Please report each line in the material below that includes "eraser".

------ Source data ------

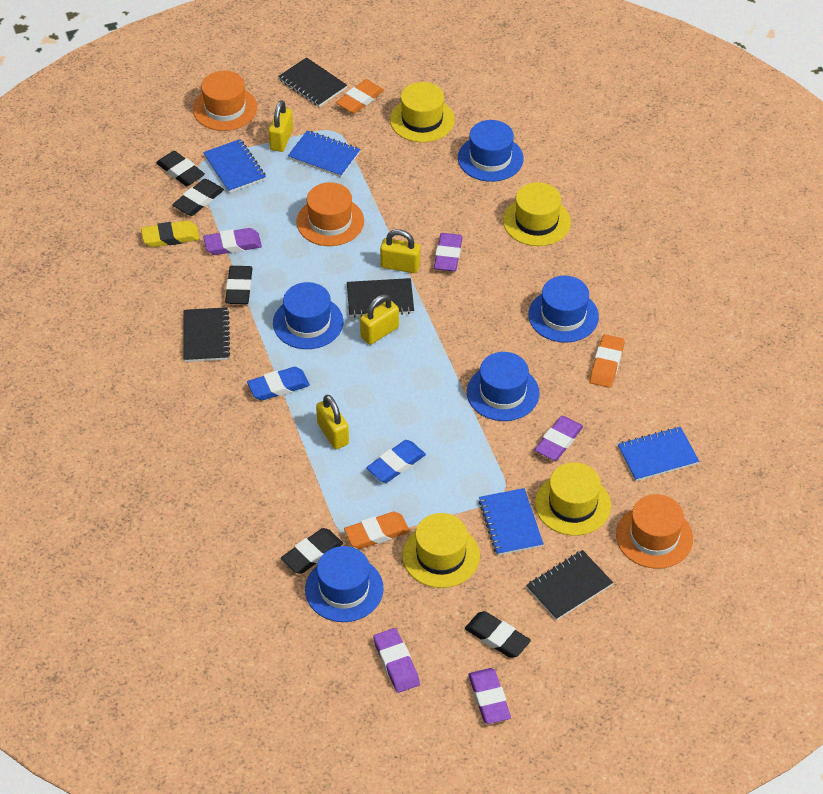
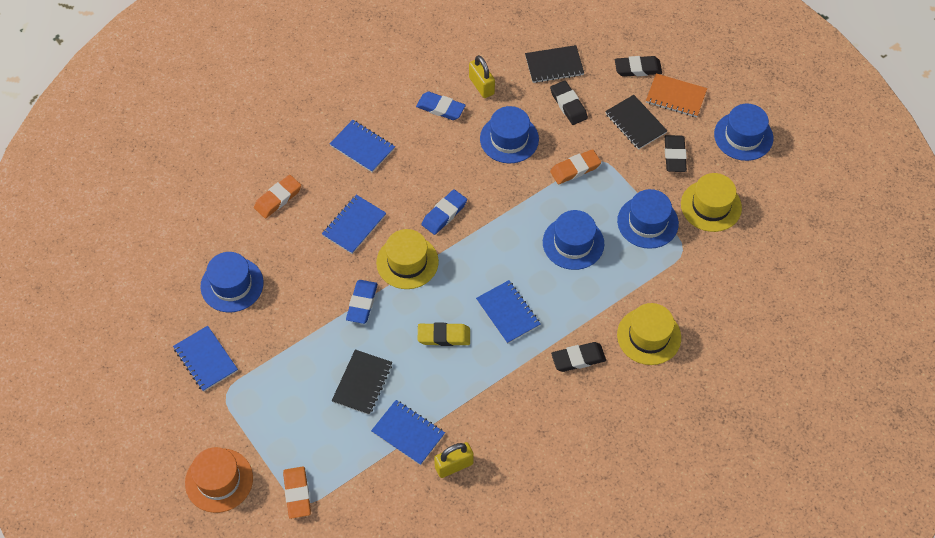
black eraser: 5 -> 4
black notebook: 4 -> 3
blue eraser: 2 -> 3
blue notebook: 4 -> 5
orange hat: 3 -> 1
orange notebook: 0 -> 1
purple eraser: 5 -> 0
yellow hat: 4 -> 3
yellow padlock: 4 -> 2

------

**Answer for the task**
black eraser: 5 -> 4
blue eraser: 2 -> 3
purple eraser: 5 -> 0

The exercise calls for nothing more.